#### Work task:
Repeat the listing exactly as given, omitting every image.

#### Stored data:
++++++++++++++++++++

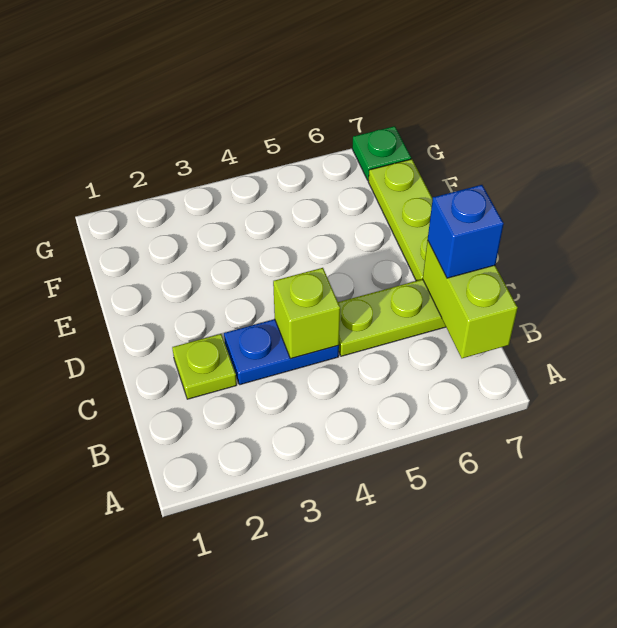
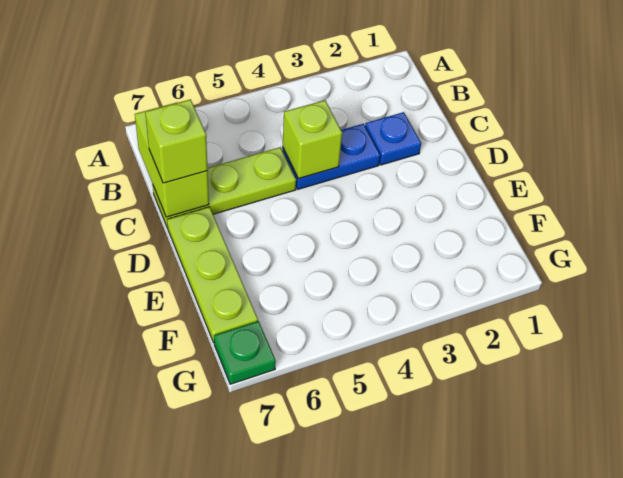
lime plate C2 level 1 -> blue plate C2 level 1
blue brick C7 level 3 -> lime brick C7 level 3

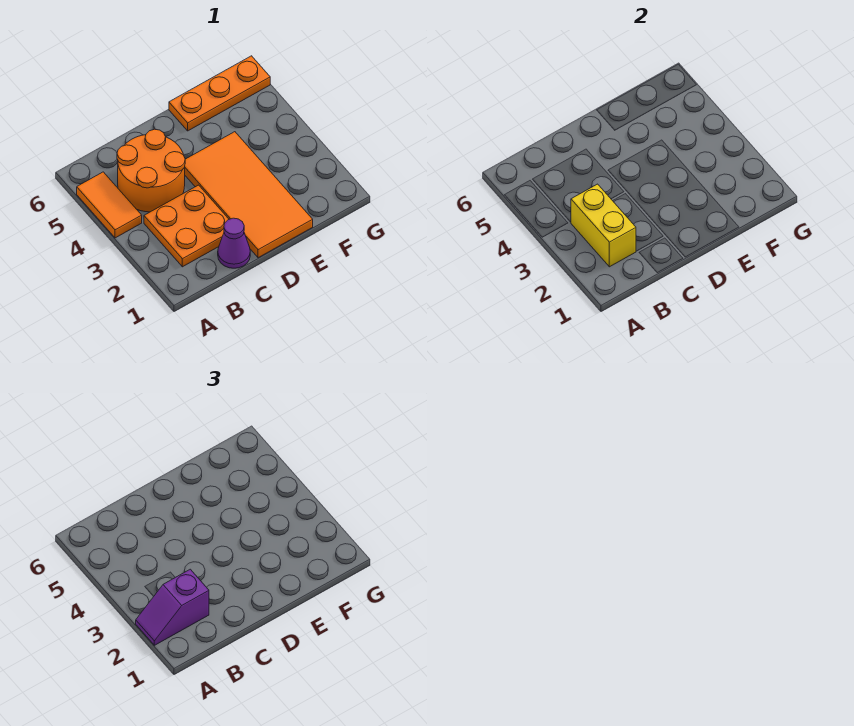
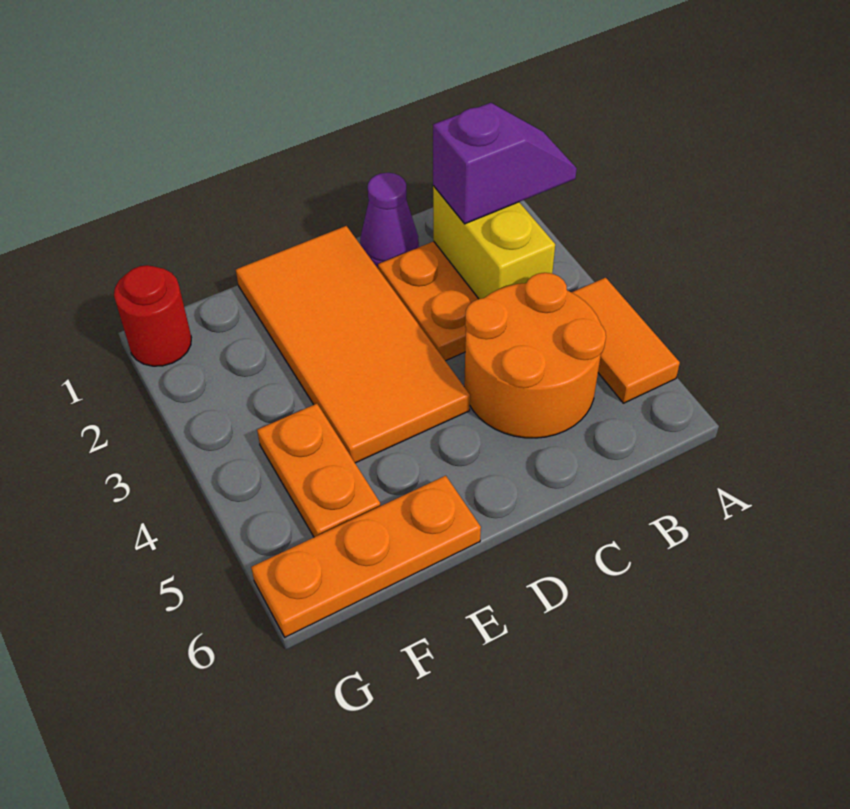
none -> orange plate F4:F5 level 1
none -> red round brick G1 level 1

++++++++++++++++++++

#### Solution below:
lime plate C2 level 1 -> blue plate C2 level 1
blue brick C7 level 3 -> lime brick C7 level 3

none -> orange plate F4:F5 level 1
none -> red round brick G1 level 1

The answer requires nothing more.